[INPUT DATA]
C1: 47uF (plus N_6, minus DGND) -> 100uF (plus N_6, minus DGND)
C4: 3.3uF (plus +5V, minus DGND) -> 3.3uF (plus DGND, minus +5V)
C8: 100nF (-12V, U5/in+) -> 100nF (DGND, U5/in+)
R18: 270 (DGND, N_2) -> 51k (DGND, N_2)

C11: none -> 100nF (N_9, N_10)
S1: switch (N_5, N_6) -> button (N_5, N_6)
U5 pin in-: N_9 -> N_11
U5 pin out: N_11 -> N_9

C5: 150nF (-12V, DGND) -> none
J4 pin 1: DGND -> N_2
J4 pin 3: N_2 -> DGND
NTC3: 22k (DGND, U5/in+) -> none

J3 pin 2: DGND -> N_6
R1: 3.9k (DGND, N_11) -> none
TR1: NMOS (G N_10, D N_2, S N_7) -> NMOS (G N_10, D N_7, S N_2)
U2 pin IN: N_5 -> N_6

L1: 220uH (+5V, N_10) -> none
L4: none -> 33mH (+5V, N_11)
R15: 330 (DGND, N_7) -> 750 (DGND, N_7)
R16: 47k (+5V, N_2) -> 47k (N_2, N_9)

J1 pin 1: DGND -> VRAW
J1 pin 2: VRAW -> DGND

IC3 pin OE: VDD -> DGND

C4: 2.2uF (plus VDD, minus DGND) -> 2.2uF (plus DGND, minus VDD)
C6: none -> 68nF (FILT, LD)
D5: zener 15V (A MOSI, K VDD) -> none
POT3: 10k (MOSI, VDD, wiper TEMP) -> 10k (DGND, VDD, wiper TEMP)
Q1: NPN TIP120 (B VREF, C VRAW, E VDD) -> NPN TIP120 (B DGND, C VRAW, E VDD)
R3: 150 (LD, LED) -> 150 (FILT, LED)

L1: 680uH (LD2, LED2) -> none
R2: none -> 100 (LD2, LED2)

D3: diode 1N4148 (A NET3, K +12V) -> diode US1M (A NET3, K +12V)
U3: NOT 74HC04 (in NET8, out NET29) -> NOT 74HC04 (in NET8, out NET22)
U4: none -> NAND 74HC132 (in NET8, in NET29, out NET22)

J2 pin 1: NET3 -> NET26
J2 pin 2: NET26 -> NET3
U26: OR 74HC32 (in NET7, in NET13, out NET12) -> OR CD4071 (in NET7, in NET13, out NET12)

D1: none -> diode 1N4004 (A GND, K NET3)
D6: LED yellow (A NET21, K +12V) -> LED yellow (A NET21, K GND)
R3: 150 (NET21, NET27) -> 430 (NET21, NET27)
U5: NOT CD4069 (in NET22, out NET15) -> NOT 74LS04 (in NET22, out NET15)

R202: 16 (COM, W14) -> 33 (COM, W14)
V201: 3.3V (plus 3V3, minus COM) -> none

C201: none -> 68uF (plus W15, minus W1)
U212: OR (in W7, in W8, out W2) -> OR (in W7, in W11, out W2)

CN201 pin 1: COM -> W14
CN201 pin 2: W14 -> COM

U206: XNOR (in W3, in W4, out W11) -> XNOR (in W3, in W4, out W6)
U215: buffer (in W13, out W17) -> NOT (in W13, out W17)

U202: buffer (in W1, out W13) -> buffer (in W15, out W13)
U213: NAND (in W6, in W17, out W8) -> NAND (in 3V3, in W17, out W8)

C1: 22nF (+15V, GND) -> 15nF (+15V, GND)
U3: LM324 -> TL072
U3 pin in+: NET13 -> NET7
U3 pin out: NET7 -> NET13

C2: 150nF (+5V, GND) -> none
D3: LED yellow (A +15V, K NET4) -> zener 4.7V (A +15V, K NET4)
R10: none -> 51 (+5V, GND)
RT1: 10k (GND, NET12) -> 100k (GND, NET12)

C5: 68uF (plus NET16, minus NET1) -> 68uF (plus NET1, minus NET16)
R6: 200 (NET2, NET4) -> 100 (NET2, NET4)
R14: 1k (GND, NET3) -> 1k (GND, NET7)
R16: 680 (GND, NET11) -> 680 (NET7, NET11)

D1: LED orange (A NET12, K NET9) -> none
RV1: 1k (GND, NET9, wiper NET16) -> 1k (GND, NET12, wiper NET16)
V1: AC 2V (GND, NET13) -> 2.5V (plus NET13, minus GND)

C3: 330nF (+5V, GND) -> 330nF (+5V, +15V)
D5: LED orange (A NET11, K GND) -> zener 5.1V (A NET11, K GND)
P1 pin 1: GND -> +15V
[/INPUT DATA]
» **TASK TO COMPLETE**
Only this range is to be output: the line that contains "C2: 150nF (+5V, GND) -> none" through the last line of the records above, both inclusive.

» **WRITTEN REPLY**
C2: 150nF (+5V, GND) -> none
D3: LED yellow (A +15V, K NET4) -> zener 4.7V (A +15V, K NET4)
R10: none -> 51 (+5V, GND)
RT1: 10k (GND, NET12) -> 100k (GND, NET12)

C5: 68uF (plus NET16, minus NET1) -> 68uF (plus NET1, minus NET16)
R6: 200 (NET2, NET4) -> 100 (NET2, NET4)
R14: 1k (GND, NET3) -> 1k (GND, NET7)
R16: 680 (GND, NET11) -> 680 (NET7, NET11)

D1: LED orange (A NET12, K NET9) -> none
RV1: 1k (GND, NET9, wiper NET16) -> 1k (GND, NET12, wiper NET16)
V1: AC 2V (GND, NET13) -> 2.5V (plus NET13, minus GND)

C3: 330nF (+5V, GND) -> 330nF (+5V, +15V)
D5: LED orange (A NET11, K GND) -> zener 5.1V (A NET11, K GND)
P1 pin 1: GND -> +15V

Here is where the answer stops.